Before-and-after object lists
-- Opening Marker --

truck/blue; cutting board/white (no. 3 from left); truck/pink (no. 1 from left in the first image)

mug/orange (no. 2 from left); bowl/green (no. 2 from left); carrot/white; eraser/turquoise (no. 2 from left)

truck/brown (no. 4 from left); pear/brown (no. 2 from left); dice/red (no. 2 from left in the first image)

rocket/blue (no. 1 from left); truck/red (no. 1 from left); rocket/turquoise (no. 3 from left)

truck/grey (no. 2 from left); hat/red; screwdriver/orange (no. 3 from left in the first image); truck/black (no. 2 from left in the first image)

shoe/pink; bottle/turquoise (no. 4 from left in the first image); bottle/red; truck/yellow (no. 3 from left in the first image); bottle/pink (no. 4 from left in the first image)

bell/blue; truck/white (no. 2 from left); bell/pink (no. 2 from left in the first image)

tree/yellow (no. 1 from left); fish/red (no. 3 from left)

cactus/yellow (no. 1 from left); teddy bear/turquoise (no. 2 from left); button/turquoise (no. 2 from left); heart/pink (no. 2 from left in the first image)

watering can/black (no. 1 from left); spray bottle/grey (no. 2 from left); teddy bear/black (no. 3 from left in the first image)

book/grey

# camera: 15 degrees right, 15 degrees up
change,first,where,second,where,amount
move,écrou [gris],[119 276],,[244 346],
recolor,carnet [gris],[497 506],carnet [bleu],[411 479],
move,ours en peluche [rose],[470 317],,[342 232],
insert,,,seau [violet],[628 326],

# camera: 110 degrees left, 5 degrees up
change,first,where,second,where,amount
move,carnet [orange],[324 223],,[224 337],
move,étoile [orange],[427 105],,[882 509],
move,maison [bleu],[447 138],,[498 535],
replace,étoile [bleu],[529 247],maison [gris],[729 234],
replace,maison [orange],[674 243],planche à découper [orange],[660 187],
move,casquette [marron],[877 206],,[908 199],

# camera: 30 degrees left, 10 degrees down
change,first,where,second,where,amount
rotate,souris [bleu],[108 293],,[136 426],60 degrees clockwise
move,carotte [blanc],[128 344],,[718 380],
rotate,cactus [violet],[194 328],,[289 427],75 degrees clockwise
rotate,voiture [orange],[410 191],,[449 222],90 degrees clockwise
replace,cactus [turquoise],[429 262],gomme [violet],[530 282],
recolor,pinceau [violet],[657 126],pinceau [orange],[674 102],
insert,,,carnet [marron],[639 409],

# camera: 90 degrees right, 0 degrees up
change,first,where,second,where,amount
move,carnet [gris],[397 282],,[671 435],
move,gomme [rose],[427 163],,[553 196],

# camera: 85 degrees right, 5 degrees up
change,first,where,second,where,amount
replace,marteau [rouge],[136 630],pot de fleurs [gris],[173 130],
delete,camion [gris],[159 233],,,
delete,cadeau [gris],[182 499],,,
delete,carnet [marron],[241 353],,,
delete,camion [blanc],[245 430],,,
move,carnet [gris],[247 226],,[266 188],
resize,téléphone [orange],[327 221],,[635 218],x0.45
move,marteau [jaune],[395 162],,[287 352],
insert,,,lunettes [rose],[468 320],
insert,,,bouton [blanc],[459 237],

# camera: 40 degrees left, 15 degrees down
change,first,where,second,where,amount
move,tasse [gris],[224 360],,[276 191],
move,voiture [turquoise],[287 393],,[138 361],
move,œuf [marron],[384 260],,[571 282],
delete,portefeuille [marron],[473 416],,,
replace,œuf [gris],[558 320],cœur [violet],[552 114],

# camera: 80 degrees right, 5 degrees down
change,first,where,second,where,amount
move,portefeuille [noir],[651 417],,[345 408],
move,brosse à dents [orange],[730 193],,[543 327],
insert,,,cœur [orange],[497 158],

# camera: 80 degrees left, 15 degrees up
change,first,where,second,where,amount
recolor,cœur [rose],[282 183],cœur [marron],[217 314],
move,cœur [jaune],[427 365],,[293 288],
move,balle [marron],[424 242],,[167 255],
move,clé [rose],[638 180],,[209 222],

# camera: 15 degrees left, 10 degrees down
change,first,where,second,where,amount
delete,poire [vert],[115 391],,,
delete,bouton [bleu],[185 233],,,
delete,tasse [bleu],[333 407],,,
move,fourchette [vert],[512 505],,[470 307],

-- Closing Marker --

- [Instructions for the task]
Whatever appears in the data above must be copied word for word.

- [Response]
truck/blue; cutting board/white (no. 3 from left); truck/pink (no. 1 from left in the first image)

mug/orange (no. 2 from left); bowl/green (no. 2 from left); carrot/white; eraser/turquoise (no. 2 from left)

truck/brown (no. 4 from left); pear/brown (no. 2 from left); dice/red (no. 2 from left in the first image)

rocket/blue (no. 1 from left); truck/red (no. 1 from left); rocket/turquoise (no. 3 from left)

truck/grey (no. 2 from left); hat/red; screwdriver/orange (no. 3 from left in the first image); truck/black (no. 2 from left in the first image)

shoe/pink; bottle/turquoise (no. 4 from left in the first image); bottle/red; truck/yellow (no. 3 from left in the first image); bottle/pink (no. 4 from left in the first image)

bell/blue; truck/white (no. 2 from left); bell/pink (no. 2 from left in the first image)

tree/yellow (no. 1 from left); fish/red (no. 3 from left)

cactus/yellow (no. 1 from left); teddy bear/turquoise (no. 2 from left); button/turquoise (no. 2 from left); heart/pink (no. 2 from left in the first image)

watering can/black (no. 1 from left); spray bottle/grey (no. 2 from left); teddy bear/black (no. 3 from left in the first image)

book/grey

# camera: 15 degrees right, 15 degrees up
change,first,where,second,where,amount
move,écrou [gris],[119 276],,[244 346],
recolor,carnet [gris],[497 506],carnet [bleu],[411 479],
move,ours en peluche [rose],[470 317],,[342 232],
insert,,,seau [violet],[628 326],

# camera: 110 degrees left, 5 degrees up
change,first,where,second,where,amount
move,carnet [orange],[324 223],,[224 337],
move,étoile [orange],[427 105],,[882 509],
move,maison [bleu],[447 138],,[498 535],
replace,étoile [bleu],[529 247],maison [gris],[729 234],
replace,maison [orange],[674 243],planche à découper [orange],[660 187],
move,casquette [marron],[877 206],,[908 199],

# camera: 30 degrees left, 10 degrees down
change,first,where,second,where,amount
rotate,souris [bleu],[108 293],,[136 426],60 degrees clockwise
move,carotte [blanc],[128 344],,[718 380],
rotate,cactus [violet],[194 328],,[289 427],75 degrees clockwise
rotate,voiture [orange],[410 191],,[449 222],90 degrees clockwise
replace,cactus [turquoise],[429 262],gomme [violet],[530 282],
recolor,pinceau [violet],[657 126],pinceau [orange],[674 102],
insert,,,carnet [marron],[639 409],

# camera: 90 degrees right, 0 degrees up
change,first,where,second,where,amount
move,carnet [gris],[397 282],,[671 435],
move,gomme [rose],[427 163],,[553 196],

# camera: 85 degrees right, 5 degrees up
change,first,where,second,where,amount
replace,marteau [rouge],[136 630],pot de fleurs [gris],[173 130],
delete,camion [gris],[159 233],,,
delete,cadeau [gris],[182 499],,,
delete,carnet [marron],[241 353],,,
delete,camion [blanc],[245 430],,,
move,carnet [gris],[247 226],,[266 188],
resize,téléphone [orange],[327 221],,[635 218],x0.45
move,marteau [jaune],[395 162],,[287 352],
insert,,,lunettes [rose],[468 320],
insert,,,bouton [blanc],[459 237],

# camera: 40 degrees left, 15 degrees down
change,first,where,second,where,amount
move,tasse [gris],[224 360],,[276 191],
move,voiture [turquoise],[287 393],,[138 361],
move,œuf [marron],[384 260],,[571 282],
delete,portefeuille [marron],[473 416],,,
replace,œuf [gris],[558 320],cœur [violet],[552 114],

# camera: 80 degrees right, 5 degrees down
change,first,where,second,where,amount
move,portefeuille [noir],[651 417],,[345 408],
move,brosse à dents [orange],[730 193],,[543 327],
insert,,,cœur [orange],[497 158],

# camera: 80 degrees left, 15 degrees up
change,first,where,second,where,amount
recolor,cœur [rose],[282 183],cœur [marron],[217 314],
move,cœur [jaune],[427 365],,[293 288],
move,balle [marron],[424 242],,[167 255],
move,clé [rose],[638 180],,[209 222],

# camera: 15 degrees left, 10 degrees down
change,first,where,second,where,amount
delete,poire [vert],[115 391],,,
delete,bouton [bleu],[185 233],,,
delete,tasse [bleu],[333 407],,,
move,fourchette [vert],[512 505],,[470 307],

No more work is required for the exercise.